*STATED EXERCISE*
Convert all of the records below into a JSON list of strings with one string per line, leaving out blank lines and the pictures.

## Begin MATERIAL FOR THIS EXERCISE

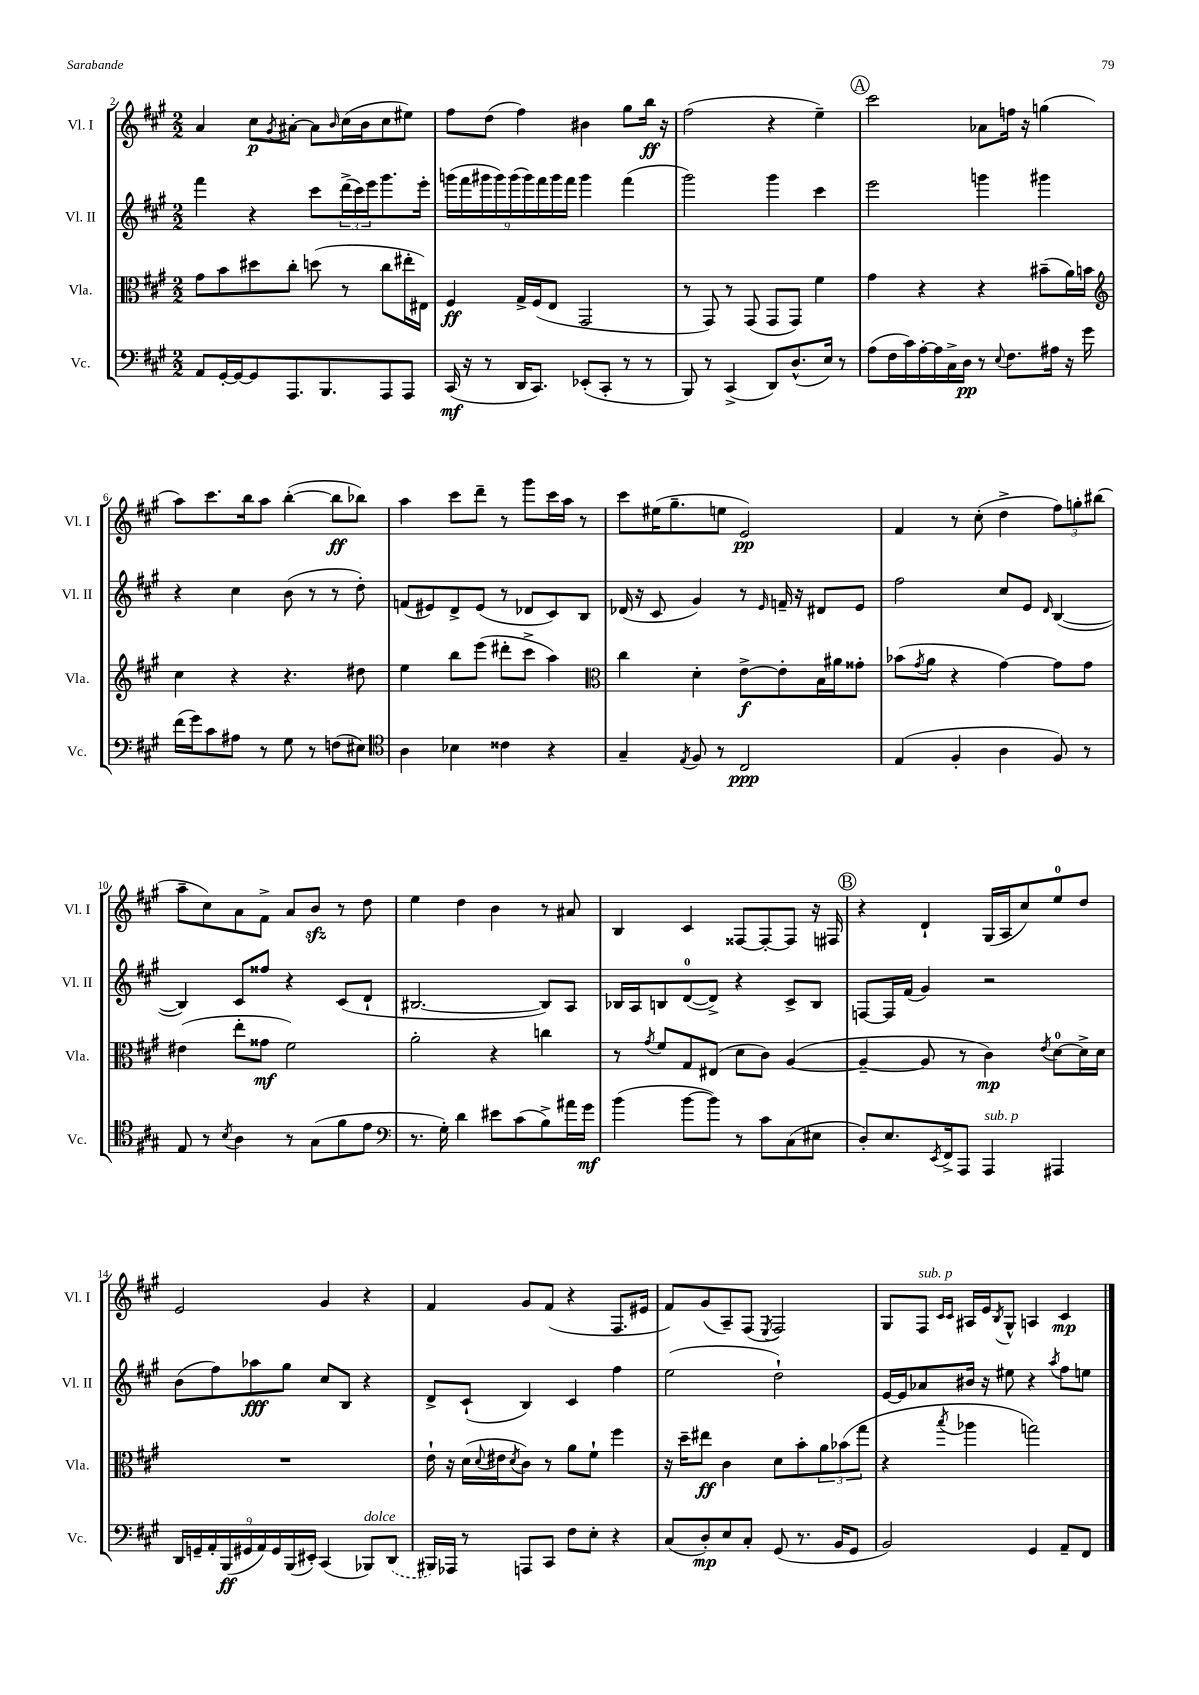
<<
\new StaffGroup <<
\new Staff = "s0" \with { instrumentName = "Vl. I" shortInstrumentName = "Vl. I" } {
    \clef treble \key a \major \numericTimeSignature \time 2/2
    a'4 cis''8\p \acciaccatura { gis'8 } ais'8~-. ais'8 \grace { b'16 } cis''16( b'16 cis''8 eis''8) |
    fis''8 d''8( fis''4) bis'4 gis''8 b''16\ff r16 |
    fis''2( r4 e''4--) |
    \mark \markup { \circle "A" } cis'''2 aes'8 f''16 r16 g''4( |
    a''8) cis'''8. b''16 a''8 b''4~-.( b''8\ff bes''8) |
    a''4 cis'''8 d'''8-- r8 gis'''8 cis'''16 a''16 r8 |
    cis'''8 eis''16( gis''8.-- e''8 e'2\pp) |
    fis'4 r8 cis''8-.( d''4-> \tuplet 3/2 { fis''8) g''8-. bis''8( } |
    a''8-- cis''8) a'8 fis'8-> a'8 b'8\sfz r8 d''8 |
    e''4 d''4 b'4 r8 ais'8 |
    b4 cis'4 fisis8~ fisis8~-. fisis8 r16 fis16 |
    \mark \markup { \circle "B" } r4 d'4-! gis16( a16 cis''8) e''8-0 d''8 |
    e'2 gis'4 r4 |
    fis'4 gis'8 fis'8( r4 fis8. eis'16 |
    fis'8) gis'8( a8--) fis8( \acciaccatura { e8 } fis2) |
    gis8 fis8^\markup { \italic "sub. p" } \grace { cis'16 cis'16 } ais16 e'16 \acciaccatura { b8 } gis8-^ a4 cis'4\mp \bar "|." |
}
\new Staff = "s1" \with { instrumentName = "Vl. II" shortInstrumentName = "Vl. II" } {
    \clef treble \key a \major \numericTimeSignature \time 2/2
    fis'''4 r4 cis'''8 \tuplet 3/2 { d'''16->( cis'''16) e'''16 } gis'''8. e'''16-. |
    \tuplet 9/8 { g'''16( fis'''16 gis'''16 gis'''16) gis'''16( gis'''16) fis'''16 gis'''16 fis'''16 } gis'''4 fis'''4( |
    gis'''2) gis'''4 cis'''4 |
    \mark \markup { \circle "A" } e'''2 g'''4 gis'''4 |
    r4 cis''4 b'8( r8 r8 d''8-.) |
    f'8( eis'8) d'8-> eis'8( r8 des'8 cis'8) b8 |
    des'16( r16 cis'8 gis'4) r8 \grace { e'16 } f'16-- r16 dis'8 e'8 |
    fis''2 cis''8 e'8 \grace { d'16 } b4~( |
    b4) cis'8 fisis''8 r4 cis'8( d'8-! |
    bis2.~ bis8) a8 |
    bes16 a16 b8 d'8-0~( d'8->) r4 cis'8-> b8 |
    \mark \markup { \circle "B" } f8~ f16 fis'16( gis'4) r2 |
    b'8( fis''8) aes''8\fff gis''8 cis''8 b8 r4 |
    d'8-> cis'8-!( b4) cis'4 fis''4 |
    e''2( d''2-!) |
    e'16~ e'16 aes'8 bis'16 r16 eis''8 r4 \acciaccatura { a''8 } fis''8 e''8 \bar "|." |
}
\new Staff = "s2" \with { instrumentName = "Vla." shortInstrumentName = "Vla." } {
    \clef alto \key a \major \numericTimeSignature \time 2/2
    gis'8 b'8 dis''8 cis''8-. d''8( r8 cis''8 eis''16-. eis16) |
    fis4\ff gis16-> fis16( e8 gis,2 |
    r8 gis,8) r8 gis,8( gis,8 gis,8) fis'4 |
    \mark \markup { \circle "A" } gis'4 r4 r4 bis'8--( a'16) b'16 |
    \clef treble cis''4 r4 r4. dis''8 |
    e''4 b''8 e'''8( dis'''8-. cis'''8-> a''4) |
    \clef alto cis''4 d'4-. e'8~->\f e'8-. b16 ais'16 gisis'8-. |
    bes'8( \acciaccatura { gis'8 } a'8 r4 gis'4~) gis'8 gis'8 |
    eis'4( e''8-. gisis'8\mf fis'2) |
    a'2-. r4 c''4 |
    r8 \acciaccatura { gis'8 } fis'8 gis8 eis8( d'8 cis'8) a4~( |
    \mark \markup { \circle "B" } a4~-- a8 r8 cis'4\mp) \acciaccatura { e'8 } d'8-0~ d'16-> d'16 |
    R1 |
    e'16-! r16 d'16( \appoggiatura { d'8 } eis'16 \acciaccatura { d'8 } cis'8) r8 a'8 fis'8-! fis''4 |
    r16 d''16-- eis''8\ff cis'4 d'8 b'8-. \tuplet 3/2 { a'8 bes'8( gis''8 } |
    r4 \acciaccatura { b''8 } aes''4 g''2) \bar "|." |
}
\new Staff = "s3" \with { instrumentName = "Vc." shortInstrumentName = "Vc." } {
    \clef bass \key a \major \numericTimeSignature \time 2/2
    a,8 gis,16~-. gis,16~ gis,8 a,,8. b,,8. a,,8 a,,8 |
    cis,16\mf( r16 r8 d,16 cis,8.) ees,8-.( cis,8-. r8 r8 |
    b,,8) r8 cis,4->( d,8) d8.-^( e16) r8 |
    \mark \markup { \circle "A" } a8( fis16 cis'16) a16~-. a16 cis16-> d16\pp r8 \appoggiatura { e8 } fis8. ais16 r16 gis'16 |
    fis'16( gis'16) cis'8 ais8 r8 gis8 r8 f8( eis8) |
    \clef tenor a4 bes4 cisis'4 r4 |
    gis4-- \acciaccatura { e8 } fis8 r8 cis2\ppp |
    e4( fis4-. a4 fis8) r8 |
    e8 r8 \acciaccatura { b8 } a4 r8 gis8( fis'8 e'8 |
    \clef bass r8. gis16-.) d'4 eis'8 cis'8( b8->) ais'16 gis'16\mf |
    b'4( b'8~ b'8) r8 cis'8 cis8( eis8 |
    \mark \markup { \circle "B" } d8-.) e8. \acciaccatura { e,8 } fis,16-> a,,8 a,,4^\markup { \italic "sub. p" } ais,,4 |
    \tuplet 9/8 { d,16 g,16-- a,16-. b,,16\ff( gis,16 a,16) gis,16 b,,16( eis,16-.) } cis,4( bes,,8^\markup { \italic "dolce" }) \once \slurDashed d,8( |
    bis,,16) aes,,16 r8 a,,8 cis,8 fis8 e8-. r4 |
    cis8( d8-.\mp) e8 cis8-. gis,8( r8. b,16 gis,8 |
    b,2) gis,4 a,8-- fis,8 \bar "|." |
}
>>
>>
\layout { \context { \Score currentBarNumber = #2 } }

## End MATERIAL FOR THIS EXERCISE

*CORRECT ANSWER*
[
  "<<",
  "\\new StaffGroup <<",
  "\\new Staff = \"s0\" \\with { instrumentName = \"Vl. I\" shortInstrumentName = \"Vl. I\" } {",
  "    \\clef treble \\key a \\major \\numericTimeSignature \\time 2/2",
  "    a'4 cis''8\\p \\acciaccatura { gis'8 } ais'8~-. ais'8 \\grace { b'16 } cis''16( b'16 cis''8 eis''8) |",
  "    fis''8 d''8( fis''4) bis'4 gis''8 b''16\\ff r16 |",
  "    fis''2( r4 e''4--) |",
  "    \\mark \\markup { \\circle \"A\" } cis'''2 aes'8 f''16 r16 g''4( |",
  "    a''8) cis'''8. b''16 a''8 b''4~-.( b''8\\ff bes''8) |",
  "    a''4 cis'''8 d'''8-- r8 gis'''8 cis'''16 a''16 r8 |",
  "    cis'''8 eis''16( gis''8.-- e''8 e'2\\pp) |",
  "    fis'4 r8 cis''8-.( d''4-> \\tuplet 3/2 { fis''8) g''8-. bis''8( } |",
  "    a''8-- cis''8) a'8 fis'8-> a'8 b'8\\sfz r8 d''8 |",
  "    e''4 d''4 b'4 r8 ais'8 |",
  "    b4 cis'4 fisis8~ fisis8~-. fisis8 r16 fis16 |",
  "    \\mark \\markup { \\circle \"B\" } r4 d'4-! gis16( a16 cis''8) e''8-0 d''8 |",
  "    e'2 gis'4 r4 |",
  "    fis'4 gis'8 fis'8( r4 fis8. eis'16 |",
  "    fis'8) gis'8( a8--) fis8( \\acciaccatura { e8 } fis2) |",
  "    gis8 fis8^\\markup { \\italic \"sub. p\" } \\grace { cis'16 cis'16 } ais16 e'16 \\acciaccatura { b8 } gis8-^ a4 cis'4\\mp \\bar \"|.\" |",
  "}",
  "\\new Staff = \"s1\" \\with { instrumentName = \"Vl. II\" shortInstrumentName = \"Vl. II\" } {",
  "    \\clef treble \\key a \\major \\numericTimeSignature \\time 2/2",
  "    fis'''4 r4 cis'''8 \\tuplet 3/2 { d'''16->( cis'''16) e'''16 } gis'''8. e'''16-. |",
  "    \\tuplet 9/8 { g'''16( fis'''16 gis'''16 gis'''16) gis'''16( gis'''16) fis'''16 gis'''16 fis'''16 } gis'''4 fis'''4( |",
  "    gis'''2) gis'''4 cis'''4 |",
  "    \\mark \\markup { \\circle \"A\" } e'''2 g'''4 gis'''4 |",
  "    r4 cis''4 b'8( r8 r8 d''8-.) |",
  "    f'8( eis'8) d'8-> eis'8( r8 des'8 cis'8) b8 |",
  "    des'16( r16 cis'8 gis'4) r8 \\grace { e'16 } f'16-- r16 dis'8 e'8 |",
  "    fis''2 cis''8 e'8 \\grace { d'16 } b4~( |",
  "    b4) cis'8 fisis''8 r4 cis'8( d'8-! |",
  "    bis2.~ bis8) a8 |",
  "    bes16 a16 b8 d'8-0~( d'8->) r4 cis'8-> b8 |",
  "    \\mark \\markup { \\circle \"B\" } f8~ f16 fis'16( gis'4) r2 |",
  "    b'8( fis''8) aes''8\\fff gis''8 cis''8 b8 r4 |",
  "    d'8-> cis'8-!( b4) cis'4 fis''4 |",
  "    e''2( d''2-!) |",
  "    e'16~ e'16 aes'8 bis'16 r16 eis''8 r4 \\acciaccatura { a''8 } fis''8 e''8 \\bar \"|.\" |",
  "}",
  "\\new Staff = \"s2\" \\with { instrumentName = \"Vla.\" shortInstrumentName = \"Vla.\" } {",
  "    \\clef alto \\key a \\major \\numericTimeSignature \\time 2/2",
  "    gis'8 b'8 dis''8 cis''8-. d''8( r8 cis''8 eis''16-. eis16) |",
  "    fis4\\ff gis16-> fis16( e8 gis,2 |",
  "    r8 gis,8) r8 gis,8( gis,8 gis,8) fis'4 |",
  "    \\mark \\markup { \\circle \"A\" } gis'4 r4 r4 bis'8--( a'16) b'16 |",
  "    \\clef treble cis''4 r4 r4. dis''8 |",
  "    e''4 b''8 e'''8( dis'''8-. cis'''8-> a''4) |",
  "    \\clef alto cis''4 d'4-. e'8~->\\f e'8-. b16 ais'16 gisis'8-. |",
  "    bes'8( \\acciaccatura { gis'8 } a'8 r4 gis'4~) gis'8 gis'8 |",
  "    eis'4( e''8-. gisis'8\\mf fis'2) |",
  "    a'2-. r4 c''4 |",
  "    r8 \\acciaccatura { gis'8 } fis'8 gis8 eis8( d'8 cis'8) a4~( |",
  "    \\mark \\markup { \\circle \"B\" } a4~-- a8 r8 cis'4\\mp) \\acciaccatura { e'8 } d'8-0~ d'16-> d'16 |",
  "    R1 |",
  "    e'16-! r16 d'16( \\appoggiatura { d'8 } eis'16 \\acciaccatura { d'8 } cis'8) r8 a'8 fis'8-! fis''4 |",
  "    r16 d''16-- eis''8\\ff cis'4 d'8 b'8-. \\tuplet 3/2 { a'8 bes'8( gis''8 } |",
  "    r4 \\acciaccatura { b''8 } aes''4 g''2) \\bar \"|.\" |",
  "}",
  "\\new Staff = \"s3\" \\with { instrumentName = \"Vc.\" shortInstrumentName = \"Vc.\" } {",
  "    \\clef bass \\key a \\major \\numericTimeSignature \\time 2/2",
  "    a,8 gis,16~-. gis,16~ gis,8 a,,8. b,,8. a,,8 a,,8 |",
  "    cis,16\\mf( r16 r8 d,16 cis,8.) ees,8-.( cis,8-. r8 r8 |",
  "    b,,8) r8 cis,4->( d,8) d8.-^( e16) r8 |",
  "    \\mark \\markup { \\circle \"A\" } a8( fis16 cis'16) a16~-. a16 cis16-> d16\\pp r8 \\appoggiatura { e8 } fis8. ais16 r16 gis'16 |",
  "    fis'16( gis'16) cis'8 ais8 r8 gis8 r8 f8( eis8) |",
  "    \\clef tenor a4 bes4 cisis'4 r4 |",
  "    gis4-- \\acciaccatura { e8 } fis8 r8 cis2\\ppp |",
  "    e4( fis4-. a4 fis8) r8 |",
  "    e8 r8 \\acciaccatura { b8 } a4 r8 gis8( fis'8 e'8 |",
  "    \\clef bass r8. gis16-.) d'4 eis'8 cis'8( b8->) ais'16 gis'16\\mf |",
  "    b'4( b'8~ b'8) r8 cis'8 cis8( eis8 |",
  "    \\mark \\markup { \\circle \"B\" } d8-.) e8. \\acciaccatura { e,8 } fis,16-> a,,8 a,,4^\\markup { \\italic \"sub. p\" } ais,,4 |",
  "    \\tuplet 9/8 { d,16 g,16-- a,16-. b,,16\\ff( gis,16 a,16) gis,16 b,,16( eis,16-.) } cis,4( bes,,8^\\markup { \\italic \"dolce\" }) \\once \\slurDashed d,8( |",
  "    bis,,16) aes,,16 r8 a,,8 cis,8 fis8 e8-. r4 |",
  "    cis8( d8-.\\mp) e8 cis8-. gis,8( r8. b,16 gis,8 |",
  "    b,2) gis,4 a,8-- fis,8 \\bar \"|.\" |",
  "}",
  ">>",
  ">>",
  "\\layout { \\context { \\Score currentBarNumber = #2 } }"
]